== Segment start ==
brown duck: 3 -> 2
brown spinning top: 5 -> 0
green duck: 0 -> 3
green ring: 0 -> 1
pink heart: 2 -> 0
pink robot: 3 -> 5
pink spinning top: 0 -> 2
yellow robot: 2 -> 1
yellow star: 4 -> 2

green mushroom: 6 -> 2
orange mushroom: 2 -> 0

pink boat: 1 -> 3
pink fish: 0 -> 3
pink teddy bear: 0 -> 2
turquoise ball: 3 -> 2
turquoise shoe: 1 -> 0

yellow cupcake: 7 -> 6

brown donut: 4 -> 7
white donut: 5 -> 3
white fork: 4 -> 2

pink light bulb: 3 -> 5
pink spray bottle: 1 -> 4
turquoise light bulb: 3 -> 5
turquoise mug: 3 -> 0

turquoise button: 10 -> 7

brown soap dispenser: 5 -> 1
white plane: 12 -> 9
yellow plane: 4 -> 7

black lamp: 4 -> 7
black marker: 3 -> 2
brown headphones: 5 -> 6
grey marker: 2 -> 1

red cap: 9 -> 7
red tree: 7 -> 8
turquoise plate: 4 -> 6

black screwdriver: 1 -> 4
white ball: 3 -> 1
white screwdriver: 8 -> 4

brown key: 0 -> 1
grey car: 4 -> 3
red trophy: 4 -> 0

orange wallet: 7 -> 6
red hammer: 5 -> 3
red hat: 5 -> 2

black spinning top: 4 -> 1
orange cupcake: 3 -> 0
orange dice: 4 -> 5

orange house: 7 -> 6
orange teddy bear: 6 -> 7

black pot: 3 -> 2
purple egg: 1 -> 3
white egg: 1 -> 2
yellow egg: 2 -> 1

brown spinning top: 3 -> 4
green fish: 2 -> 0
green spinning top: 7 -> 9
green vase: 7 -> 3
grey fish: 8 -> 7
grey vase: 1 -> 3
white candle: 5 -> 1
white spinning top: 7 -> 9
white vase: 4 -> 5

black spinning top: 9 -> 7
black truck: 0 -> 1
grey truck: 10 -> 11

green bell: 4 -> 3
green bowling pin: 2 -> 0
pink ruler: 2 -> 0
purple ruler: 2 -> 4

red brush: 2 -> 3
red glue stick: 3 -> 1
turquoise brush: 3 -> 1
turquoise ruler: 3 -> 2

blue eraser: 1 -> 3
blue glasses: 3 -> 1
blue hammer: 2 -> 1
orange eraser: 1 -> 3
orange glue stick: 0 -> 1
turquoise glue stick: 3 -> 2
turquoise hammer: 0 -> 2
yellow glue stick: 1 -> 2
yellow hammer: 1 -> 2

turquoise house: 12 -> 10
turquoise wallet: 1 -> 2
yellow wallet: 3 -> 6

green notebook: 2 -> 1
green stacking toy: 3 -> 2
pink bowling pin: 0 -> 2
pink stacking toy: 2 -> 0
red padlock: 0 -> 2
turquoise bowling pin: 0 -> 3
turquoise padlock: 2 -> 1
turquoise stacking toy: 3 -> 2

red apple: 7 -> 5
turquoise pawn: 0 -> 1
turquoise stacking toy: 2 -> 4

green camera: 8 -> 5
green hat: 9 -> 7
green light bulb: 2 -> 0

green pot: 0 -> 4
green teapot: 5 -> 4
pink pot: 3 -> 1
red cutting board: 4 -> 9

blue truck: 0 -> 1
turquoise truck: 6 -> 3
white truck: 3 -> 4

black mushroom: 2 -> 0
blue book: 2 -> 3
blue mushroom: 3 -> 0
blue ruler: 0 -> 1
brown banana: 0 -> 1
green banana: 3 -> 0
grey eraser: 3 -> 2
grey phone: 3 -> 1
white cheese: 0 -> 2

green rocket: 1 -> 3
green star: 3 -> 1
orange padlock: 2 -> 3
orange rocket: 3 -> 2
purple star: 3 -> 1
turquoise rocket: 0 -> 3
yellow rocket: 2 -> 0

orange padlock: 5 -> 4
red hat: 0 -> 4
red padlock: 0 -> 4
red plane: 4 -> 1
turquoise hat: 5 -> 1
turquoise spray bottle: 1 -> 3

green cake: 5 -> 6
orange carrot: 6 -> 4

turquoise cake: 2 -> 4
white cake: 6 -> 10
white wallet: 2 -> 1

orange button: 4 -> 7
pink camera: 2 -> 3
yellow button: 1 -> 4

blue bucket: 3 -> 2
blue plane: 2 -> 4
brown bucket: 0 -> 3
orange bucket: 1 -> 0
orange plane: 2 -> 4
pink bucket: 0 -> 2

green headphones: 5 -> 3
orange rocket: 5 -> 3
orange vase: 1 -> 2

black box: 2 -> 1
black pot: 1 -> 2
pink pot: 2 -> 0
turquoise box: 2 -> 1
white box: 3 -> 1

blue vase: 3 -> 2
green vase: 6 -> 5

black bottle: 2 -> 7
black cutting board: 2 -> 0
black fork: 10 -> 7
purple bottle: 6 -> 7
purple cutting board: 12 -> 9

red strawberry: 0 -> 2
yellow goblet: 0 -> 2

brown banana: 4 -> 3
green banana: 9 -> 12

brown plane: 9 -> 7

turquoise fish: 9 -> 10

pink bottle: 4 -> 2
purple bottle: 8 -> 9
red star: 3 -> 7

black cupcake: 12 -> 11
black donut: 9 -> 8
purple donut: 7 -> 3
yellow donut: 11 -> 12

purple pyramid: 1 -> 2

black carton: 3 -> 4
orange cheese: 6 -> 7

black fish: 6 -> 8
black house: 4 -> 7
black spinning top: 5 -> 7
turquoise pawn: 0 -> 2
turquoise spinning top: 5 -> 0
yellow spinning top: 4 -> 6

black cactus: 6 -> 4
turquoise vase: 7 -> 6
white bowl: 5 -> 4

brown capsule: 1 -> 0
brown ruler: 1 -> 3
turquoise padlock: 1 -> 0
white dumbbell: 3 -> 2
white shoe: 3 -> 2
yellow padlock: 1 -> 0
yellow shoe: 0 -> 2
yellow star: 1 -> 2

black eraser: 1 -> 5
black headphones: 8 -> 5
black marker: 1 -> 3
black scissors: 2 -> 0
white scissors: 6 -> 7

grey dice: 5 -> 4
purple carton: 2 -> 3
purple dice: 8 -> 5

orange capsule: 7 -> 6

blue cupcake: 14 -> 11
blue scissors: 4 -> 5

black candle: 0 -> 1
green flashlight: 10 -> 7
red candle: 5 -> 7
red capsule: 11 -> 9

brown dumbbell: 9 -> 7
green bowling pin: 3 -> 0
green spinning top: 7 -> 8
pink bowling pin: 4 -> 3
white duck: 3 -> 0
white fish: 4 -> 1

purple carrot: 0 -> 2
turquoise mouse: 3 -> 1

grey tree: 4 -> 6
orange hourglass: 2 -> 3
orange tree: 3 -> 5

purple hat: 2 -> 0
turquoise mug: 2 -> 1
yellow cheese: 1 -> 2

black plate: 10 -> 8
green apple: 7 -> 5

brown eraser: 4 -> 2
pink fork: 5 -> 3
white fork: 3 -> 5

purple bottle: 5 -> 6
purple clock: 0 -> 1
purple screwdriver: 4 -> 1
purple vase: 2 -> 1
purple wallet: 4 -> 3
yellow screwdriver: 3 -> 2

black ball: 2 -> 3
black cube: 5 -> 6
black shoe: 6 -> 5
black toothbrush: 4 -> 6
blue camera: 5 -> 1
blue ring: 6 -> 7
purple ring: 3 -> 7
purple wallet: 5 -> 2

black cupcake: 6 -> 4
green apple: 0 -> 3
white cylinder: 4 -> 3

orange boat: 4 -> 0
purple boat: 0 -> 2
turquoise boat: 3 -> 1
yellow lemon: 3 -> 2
== Segment end ==
### YOUR TASK
A single figure, please: the number of lines in the data that hold the string "bear".

### WORKED SOLUTION
2